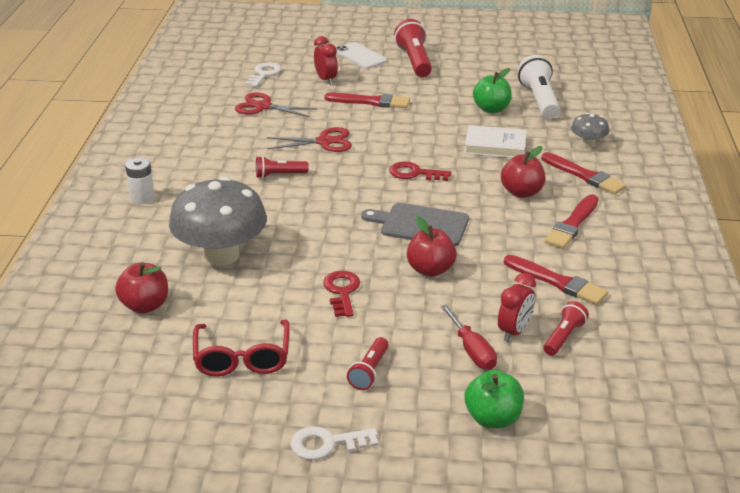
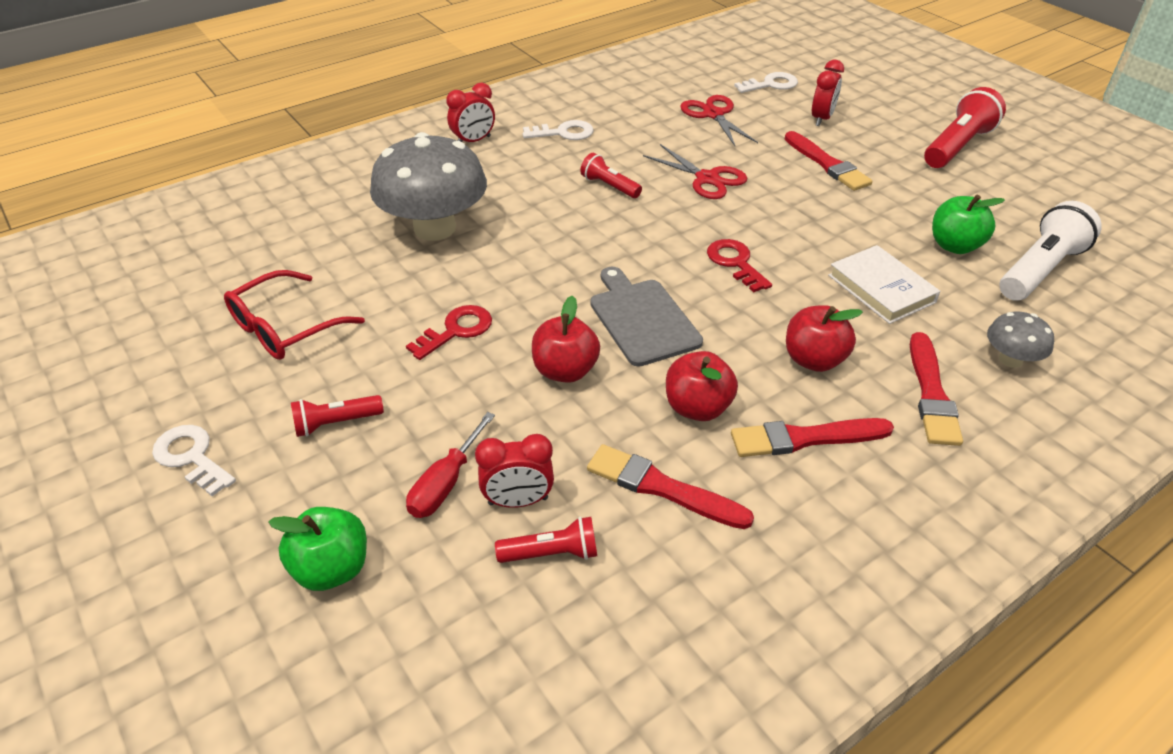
camera: 50 degrees right, 10 degrees up
(142, 198) = (473, 141): white battery -> red clock
(145, 306) = (313, 232): red apple -> red apple (697, 408)
(192, 162) = (564, 133): none -> white key
(360, 56) = (903, 112): white phone -> none
(557, 282) = (662, 488): red brush -> red brush turned 120 degrees clockwise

▸ TASK REQUIREMENTS: Write out precisely the lines from the one holding "(360, 56) = (903, 112): white phone -> none" through the end of the material, including both of those ends.

▸ OUTPUT OF THE EXERCISE:
(360, 56) = (903, 112): white phone -> none
(557, 282) = (662, 488): red brush -> red brush turned 120 degrees clockwise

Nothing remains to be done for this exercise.